EXCERPTED DATA:
• • •

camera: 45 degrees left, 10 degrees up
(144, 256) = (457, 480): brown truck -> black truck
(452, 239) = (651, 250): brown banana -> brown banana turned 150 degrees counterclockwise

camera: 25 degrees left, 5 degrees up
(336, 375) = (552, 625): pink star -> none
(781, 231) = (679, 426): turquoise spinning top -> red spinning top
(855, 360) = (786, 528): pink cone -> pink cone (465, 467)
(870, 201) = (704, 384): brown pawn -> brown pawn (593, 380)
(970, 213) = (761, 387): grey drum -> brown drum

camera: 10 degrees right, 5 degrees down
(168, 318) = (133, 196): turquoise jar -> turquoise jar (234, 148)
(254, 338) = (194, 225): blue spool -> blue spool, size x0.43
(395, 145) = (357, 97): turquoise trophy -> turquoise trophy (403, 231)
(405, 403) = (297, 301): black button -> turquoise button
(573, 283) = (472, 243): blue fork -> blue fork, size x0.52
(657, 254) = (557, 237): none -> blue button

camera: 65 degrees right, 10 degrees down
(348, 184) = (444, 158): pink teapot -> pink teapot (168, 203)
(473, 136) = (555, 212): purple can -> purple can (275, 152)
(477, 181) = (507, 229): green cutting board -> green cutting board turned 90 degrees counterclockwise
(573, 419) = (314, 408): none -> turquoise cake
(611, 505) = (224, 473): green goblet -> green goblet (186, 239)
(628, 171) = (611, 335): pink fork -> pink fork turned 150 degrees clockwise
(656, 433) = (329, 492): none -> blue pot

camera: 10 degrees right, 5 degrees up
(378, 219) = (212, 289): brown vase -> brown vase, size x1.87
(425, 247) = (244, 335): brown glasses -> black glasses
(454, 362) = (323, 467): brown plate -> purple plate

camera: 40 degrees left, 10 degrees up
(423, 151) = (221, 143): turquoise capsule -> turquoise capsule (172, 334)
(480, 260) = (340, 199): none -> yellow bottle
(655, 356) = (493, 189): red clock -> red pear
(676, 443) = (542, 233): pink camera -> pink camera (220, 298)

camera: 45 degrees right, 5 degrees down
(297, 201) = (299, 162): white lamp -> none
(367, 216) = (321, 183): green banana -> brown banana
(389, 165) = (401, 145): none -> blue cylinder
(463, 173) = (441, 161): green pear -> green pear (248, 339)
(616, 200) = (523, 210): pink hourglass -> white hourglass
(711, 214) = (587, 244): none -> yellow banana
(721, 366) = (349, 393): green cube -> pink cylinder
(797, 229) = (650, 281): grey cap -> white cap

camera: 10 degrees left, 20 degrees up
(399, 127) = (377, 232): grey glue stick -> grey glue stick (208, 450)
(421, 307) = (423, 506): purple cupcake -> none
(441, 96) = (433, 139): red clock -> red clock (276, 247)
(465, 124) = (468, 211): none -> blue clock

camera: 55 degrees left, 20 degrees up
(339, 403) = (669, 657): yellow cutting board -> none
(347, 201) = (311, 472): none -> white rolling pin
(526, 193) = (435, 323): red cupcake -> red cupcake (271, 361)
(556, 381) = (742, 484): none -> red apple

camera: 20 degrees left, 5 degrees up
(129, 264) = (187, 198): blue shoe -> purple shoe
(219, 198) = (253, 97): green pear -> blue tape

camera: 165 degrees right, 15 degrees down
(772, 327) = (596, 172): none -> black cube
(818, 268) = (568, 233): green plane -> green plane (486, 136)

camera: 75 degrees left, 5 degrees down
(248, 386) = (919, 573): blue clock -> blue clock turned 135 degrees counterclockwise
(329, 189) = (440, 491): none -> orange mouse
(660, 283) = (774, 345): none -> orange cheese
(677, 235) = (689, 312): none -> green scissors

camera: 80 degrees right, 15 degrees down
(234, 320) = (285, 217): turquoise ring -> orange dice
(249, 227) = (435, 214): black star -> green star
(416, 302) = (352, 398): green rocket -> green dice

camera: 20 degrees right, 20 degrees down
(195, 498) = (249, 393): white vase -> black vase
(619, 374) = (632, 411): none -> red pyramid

• • •

PROMPT:
Looking at the entries above, work out how many lines contain "counterclockwise", then reply with that number and no other words.

WORKED SOLUTION:
3